How to complete this task: The records below are to be repeated exactly, minus any pictures.

(Extracted information)

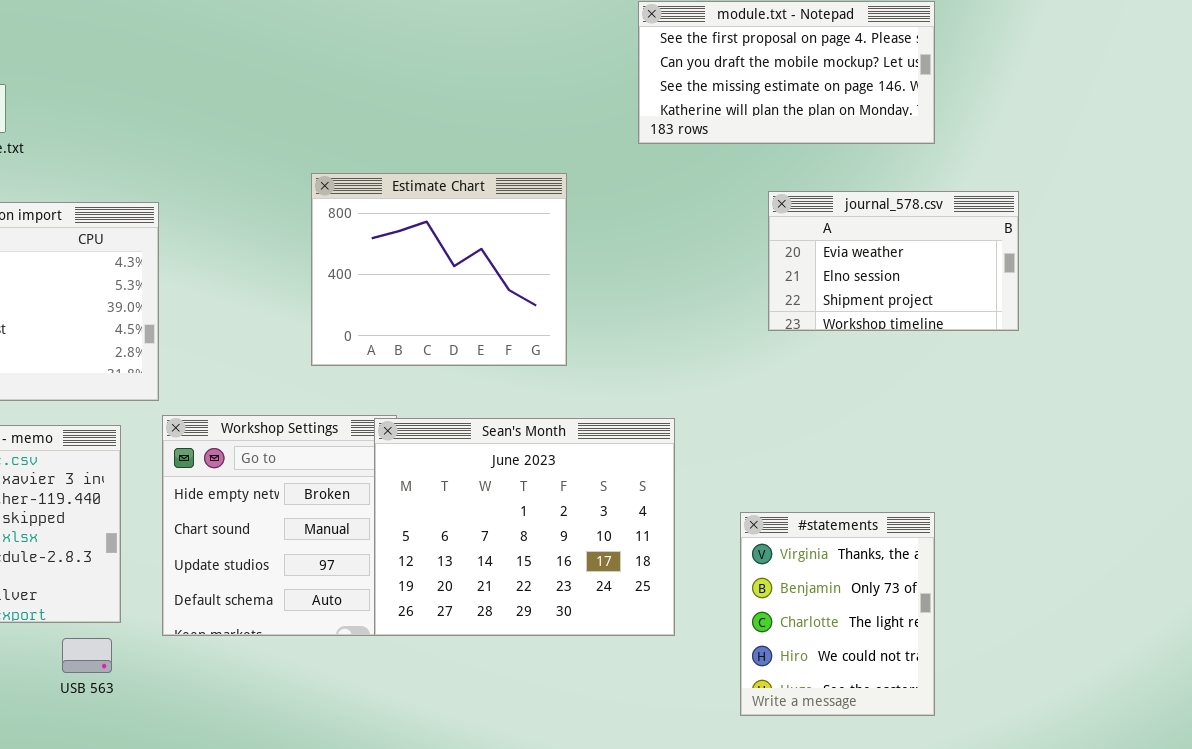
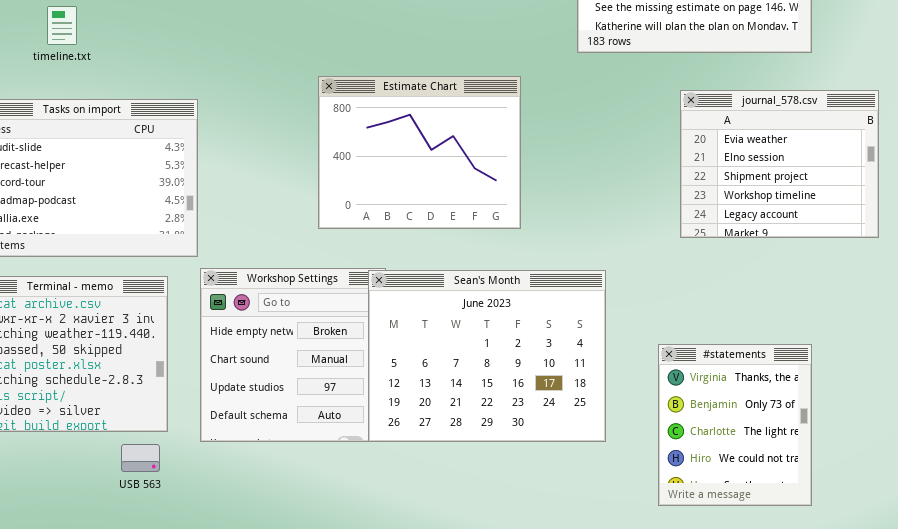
journal_578.csv: [768,191,1019,331] -> [680,90,879,238], resized

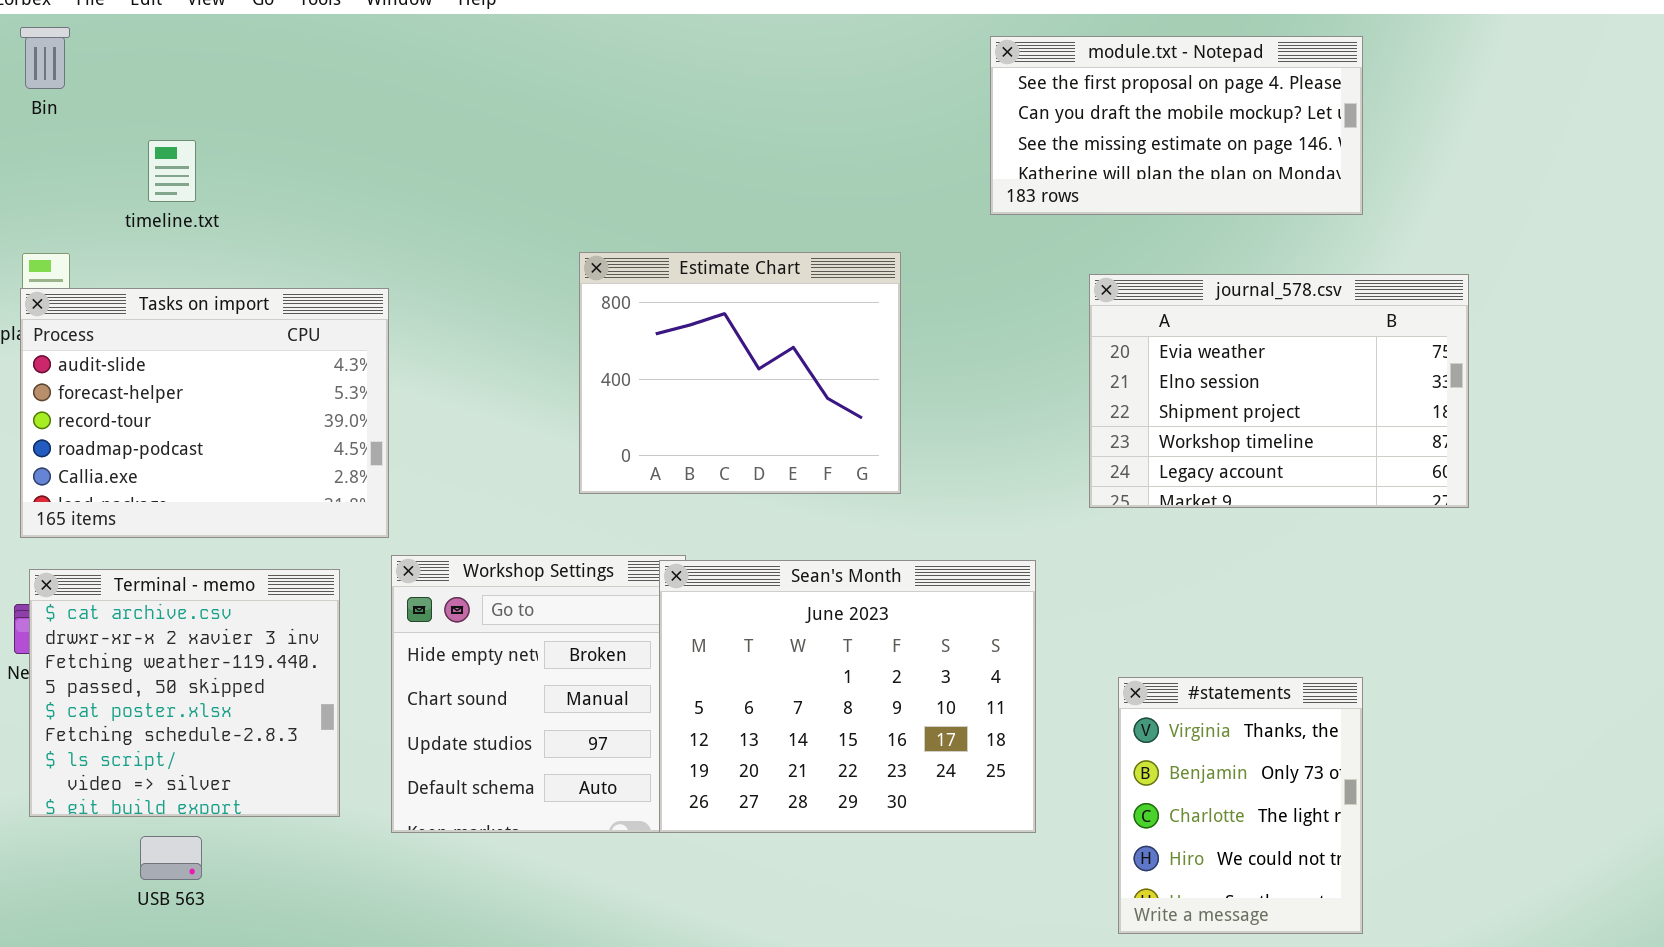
journal_578.csv: [680,90,879,238] -> [1089,274,1469,508], resized
USB 563: [121,444,160,472] -> [140,836,202,880], moved

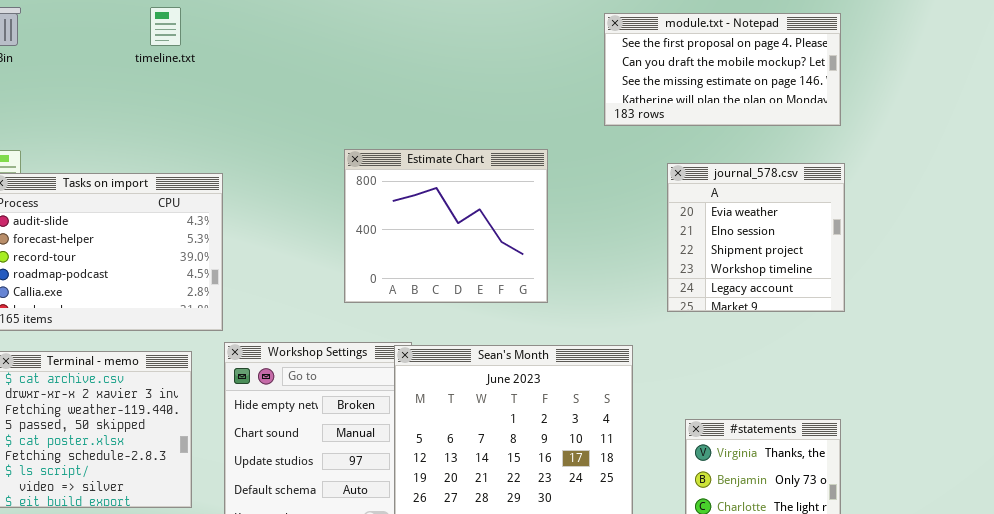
timeline.txt: [148,140,196,202] -> [150,7,181,46], moved
journal_578.csv: [1089,274,1469,508] -> [667,163,845,312], resized

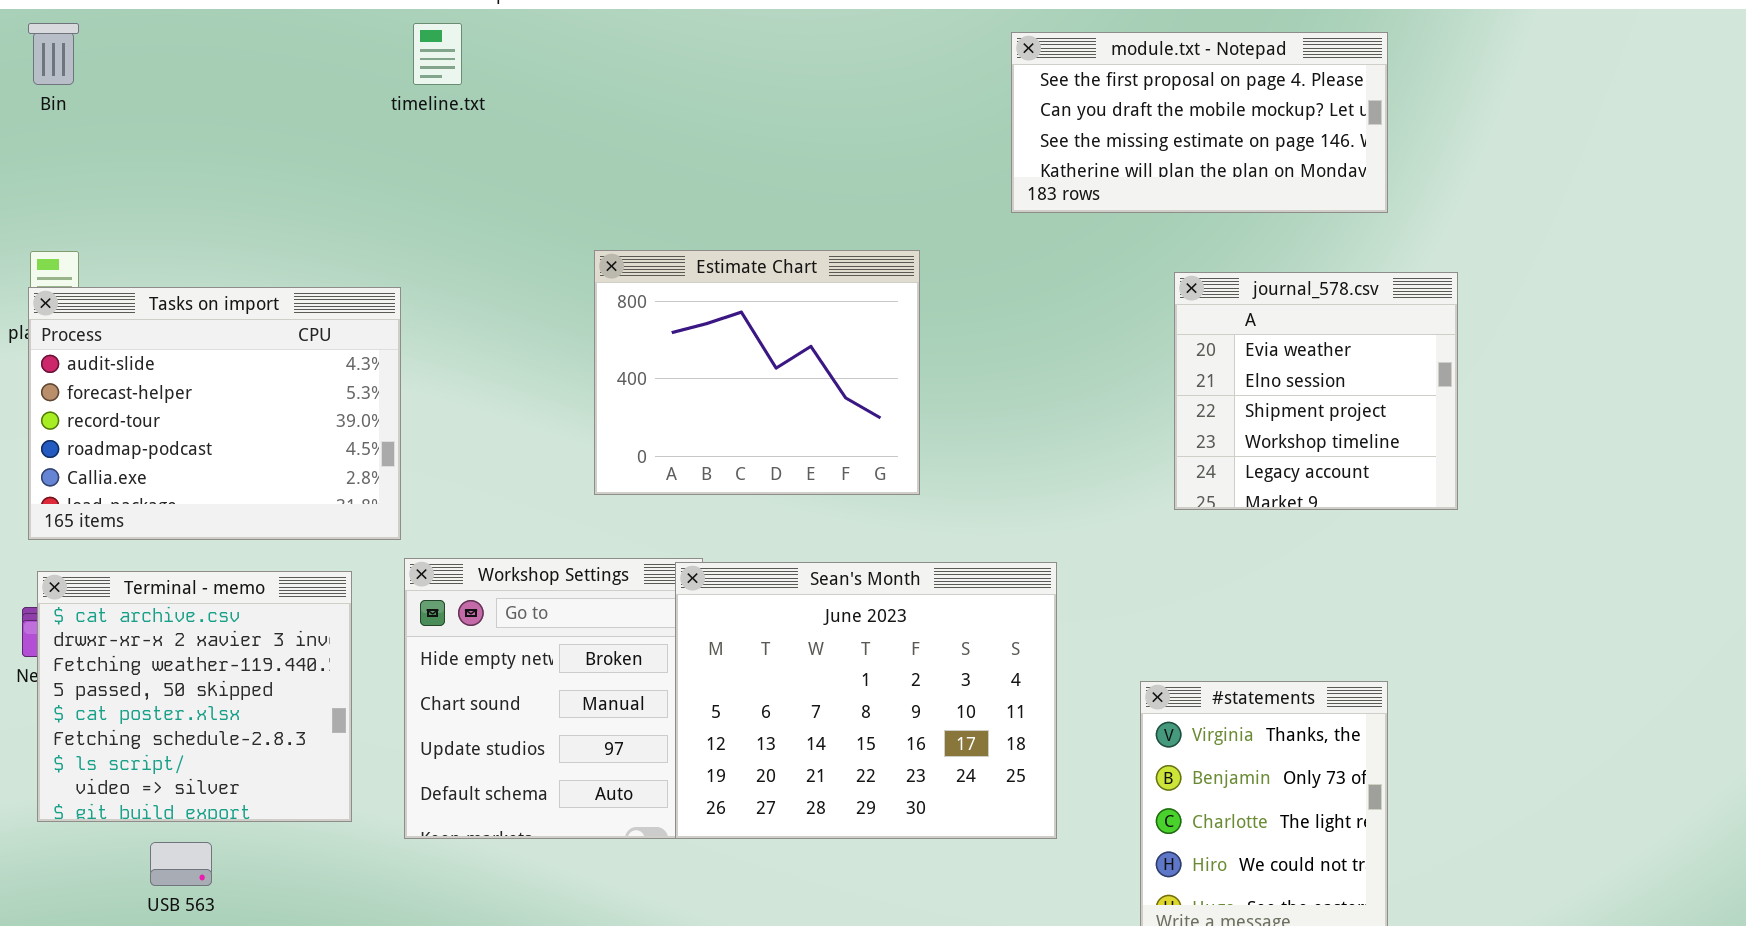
timeline.txt: [150,7,181,46] -> [413,23,462,85], moved
journal_578.csv: [667,163,845,312] -> [1174,272,1458,510], moved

(End Extracted information)

Answer space:
journal_578.csv: [768,191,1019,331] -> [680,90,879,238], resized

journal_578.csv: [680,90,879,238] -> [1089,274,1469,508], resized
USB 563: [121,444,160,472] -> [140,836,202,880], moved

timeline.txt: [148,140,196,202] -> [150,7,181,46], moved
journal_578.csv: [1089,274,1469,508] -> [667,163,845,312], resized

timeline.txt: [150,7,181,46] -> [413,23,462,85], moved
journal_578.csv: [667,163,845,312] -> [1174,272,1458,510], moved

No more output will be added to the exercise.